(Object change descriptions)
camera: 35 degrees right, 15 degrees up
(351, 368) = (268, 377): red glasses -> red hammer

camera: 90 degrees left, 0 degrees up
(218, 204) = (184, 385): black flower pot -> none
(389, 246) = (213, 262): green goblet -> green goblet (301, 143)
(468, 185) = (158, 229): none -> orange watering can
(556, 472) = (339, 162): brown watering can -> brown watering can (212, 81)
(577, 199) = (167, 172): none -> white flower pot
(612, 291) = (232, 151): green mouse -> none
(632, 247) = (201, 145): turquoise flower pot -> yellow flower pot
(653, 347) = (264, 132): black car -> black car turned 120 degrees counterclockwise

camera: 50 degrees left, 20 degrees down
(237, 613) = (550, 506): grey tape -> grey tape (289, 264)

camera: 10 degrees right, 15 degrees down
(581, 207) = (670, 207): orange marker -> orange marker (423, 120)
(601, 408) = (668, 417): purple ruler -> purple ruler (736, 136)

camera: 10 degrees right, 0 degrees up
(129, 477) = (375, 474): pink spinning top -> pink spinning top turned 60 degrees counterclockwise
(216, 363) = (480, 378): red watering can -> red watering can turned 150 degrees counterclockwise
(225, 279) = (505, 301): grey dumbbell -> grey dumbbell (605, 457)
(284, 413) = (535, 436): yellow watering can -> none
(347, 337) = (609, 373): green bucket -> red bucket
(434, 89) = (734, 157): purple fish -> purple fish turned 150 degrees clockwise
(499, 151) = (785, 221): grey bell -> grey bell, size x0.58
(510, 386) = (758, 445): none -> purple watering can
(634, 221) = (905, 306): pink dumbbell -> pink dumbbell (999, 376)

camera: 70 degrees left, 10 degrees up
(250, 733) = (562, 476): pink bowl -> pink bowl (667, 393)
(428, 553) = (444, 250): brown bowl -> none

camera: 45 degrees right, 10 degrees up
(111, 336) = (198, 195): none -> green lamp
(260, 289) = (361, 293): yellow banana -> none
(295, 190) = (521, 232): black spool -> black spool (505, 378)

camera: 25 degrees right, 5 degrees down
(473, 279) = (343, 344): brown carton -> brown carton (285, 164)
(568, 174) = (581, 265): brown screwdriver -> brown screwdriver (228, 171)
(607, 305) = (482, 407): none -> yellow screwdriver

# [Problem]
Print the data in full. Match it exactly.

# [Exercise solution]
camera: 35 degrees right, 15 degrees up
(351, 368) = (268, 377): red glasses -> red hammer

camera: 90 degrees left, 0 degrees up
(218, 204) = (184, 385): black flower pot -> none
(389, 246) = (213, 262): green goblet -> green goblet (301, 143)
(468, 185) = (158, 229): none -> orange watering can
(556, 472) = (339, 162): brown watering can -> brown watering can (212, 81)
(577, 199) = (167, 172): none -> white flower pot
(612, 291) = (232, 151): green mouse -> none
(632, 247) = (201, 145): turquoise flower pot -> yellow flower pot
(653, 347) = (264, 132): black car -> black car turned 120 degrees counterclockwise

camera: 50 degrees left, 20 degrees down
(237, 613) = (550, 506): grey tape -> grey tape (289, 264)

camera: 10 degrees right, 15 degrees down
(581, 207) = (670, 207): orange marker -> orange marker (423, 120)
(601, 408) = (668, 417): purple ruler -> purple ruler (736, 136)

camera: 10 degrees right, 0 degrees up
(129, 477) = (375, 474): pink spinning top -> pink spinning top turned 60 degrees counterclockwise
(216, 363) = (480, 378): red watering can -> red watering can turned 150 degrees counterclockwise
(225, 279) = (505, 301): grey dumbbell -> grey dumbbell (605, 457)
(284, 413) = (535, 436): yellow watering can -> none
(347, 337) = (609, 373): green bucket -> red bucket
(434, 89) = (734, 157): purple fish -> purple fish turned 150 degrees clockwise
(499, 151) = (785, 221): grey bell -> grey bell, size x0.58
(510, 386) = (758, 445): none -> purple watering can
(634, 221) = (905, 306): pink dumbbell -> pink dumbbell (999, 376)

camera: 70 degrees left, 10 degrees up
(250, 733) = (562, 476): pink bowl -> pink bowl (667, 393)
(428, 553) = (444, 250): brown bowl -> none

camera: 45 degrees right, 10 degrees up
(111, 336) = (198, 195): none -> green lamp
(260, 289) = (361, 293): yellow banana -> none
(295, 190) = (521, 232): black spool -> black spool (505, 378)

camera: 25 degrees right, 5 degrees down
(473, 279) = (343, 344): brown carton -> brown carton (285, 164)
(568, 174) = (581, 265): brown screwdriver -> brown screwdriver (228, 171)
(607, 305) = (482, 407): none -> yellow screwdriver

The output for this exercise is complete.